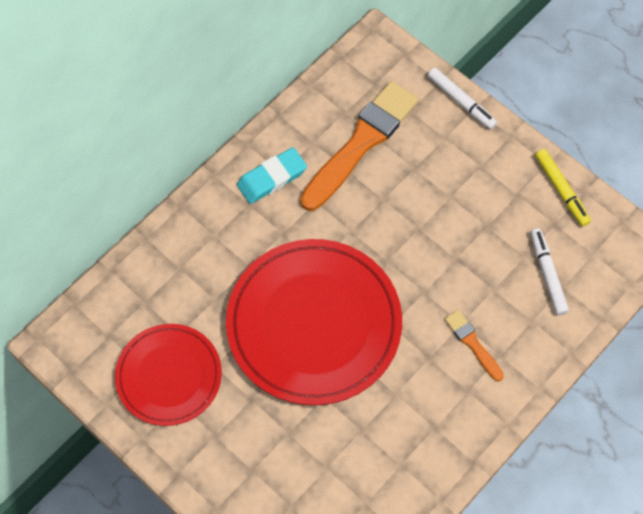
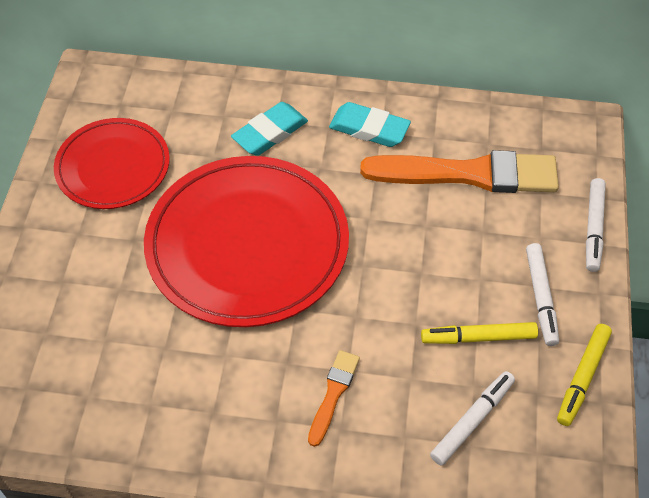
camera: 55 degrees right, 10 degrees down
(222, 246) = (270, 133): none -> turquoise eraser
(489, 171) = (540, 298): none -> white marker
(492, 228) = (478, 337): none -> yellow marker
______________________________
TASK STATEMENT => Output the complete listing exactly. Pictures stay out.

SOLUTION FOR THIS EXERCISE =>
camera: 55 degrees right, 10 degrees down
(222, 246) = (270, 133): none -> turquoise eraser
(489, 171) = (540, 298): none -> white marker
(492, 228) = (478, 337): none -> yellow marker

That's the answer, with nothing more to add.